**Detected change data**.

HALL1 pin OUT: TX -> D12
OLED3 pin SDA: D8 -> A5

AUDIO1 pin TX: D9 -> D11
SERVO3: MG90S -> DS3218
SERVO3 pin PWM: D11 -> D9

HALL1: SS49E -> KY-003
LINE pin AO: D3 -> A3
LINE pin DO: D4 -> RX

--

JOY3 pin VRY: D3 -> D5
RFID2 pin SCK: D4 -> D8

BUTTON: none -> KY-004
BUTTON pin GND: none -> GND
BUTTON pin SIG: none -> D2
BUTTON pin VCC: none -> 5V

**Problem statement**. Copy out only the lines above from the one with "SERVO3 pin PWM: D11 -> D9" to the one with "LINE pin DO: D4 -> RX", inclusive, exactly as they stand.

**Task solution**.
SERVO3 pin PWM: D11 -> D9

HALL1: SS49E -> KY-003
LINE pin AO: D3 -> A3
LINE pin DO: D4 -> RX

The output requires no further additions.